# What you need to do:
Reproduce verbatim the lines of the material below, starting at the line with "brown plate [281,192,369,247]" and ending at the line with "turquoise spool [596,105,628,151]", both inclusive; skip the rest.

# Provided data:
'''

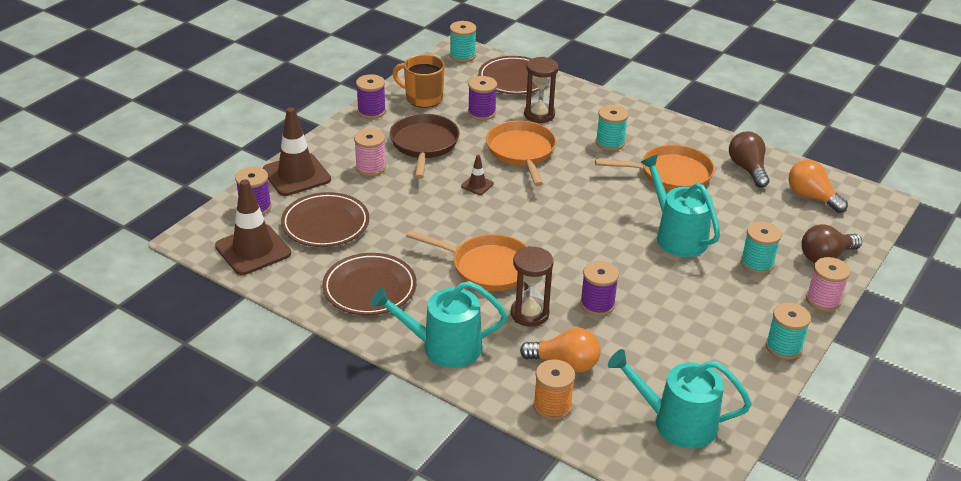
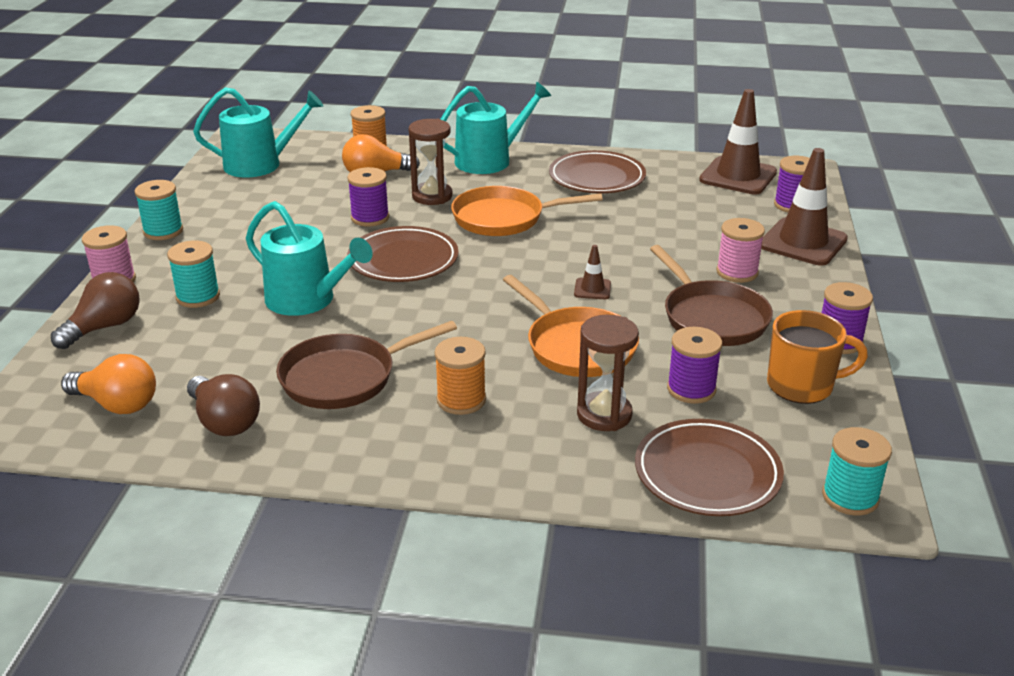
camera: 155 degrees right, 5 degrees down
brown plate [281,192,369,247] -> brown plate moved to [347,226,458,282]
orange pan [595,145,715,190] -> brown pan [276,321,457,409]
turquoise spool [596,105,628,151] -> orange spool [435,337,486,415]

'''
'''

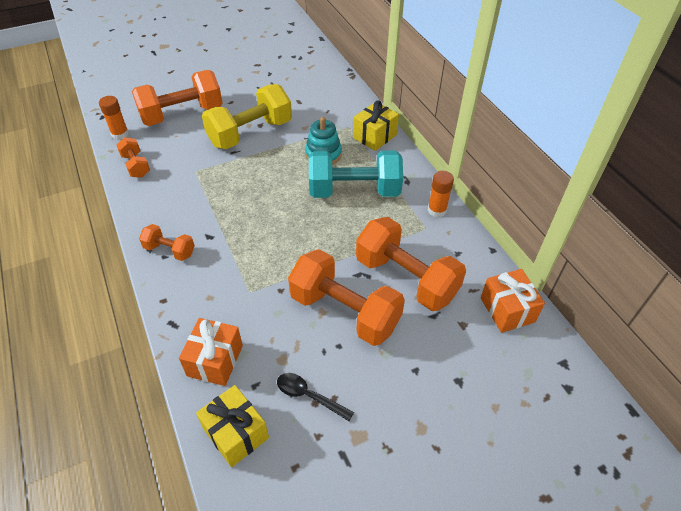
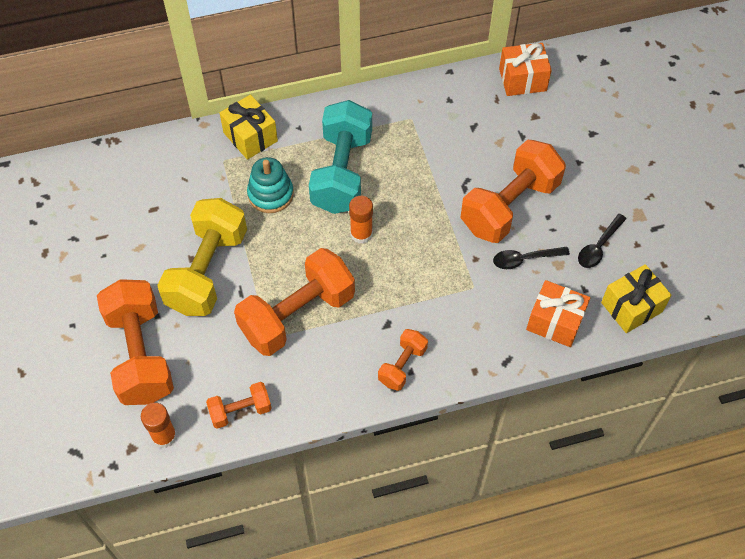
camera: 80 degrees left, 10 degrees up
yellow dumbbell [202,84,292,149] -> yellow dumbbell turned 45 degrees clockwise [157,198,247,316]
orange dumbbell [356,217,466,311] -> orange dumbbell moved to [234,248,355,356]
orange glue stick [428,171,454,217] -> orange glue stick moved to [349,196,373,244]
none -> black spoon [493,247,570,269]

'''

# Solution to this task:
brown plate [281,192,369,247] -> brown plate moved to [347,226,458,282]
orange pan [595,145,715,190] -> brown pan [276,321,457,409]
turquoise spool [596,105,628,151] -> orange spool [435,337,486,415]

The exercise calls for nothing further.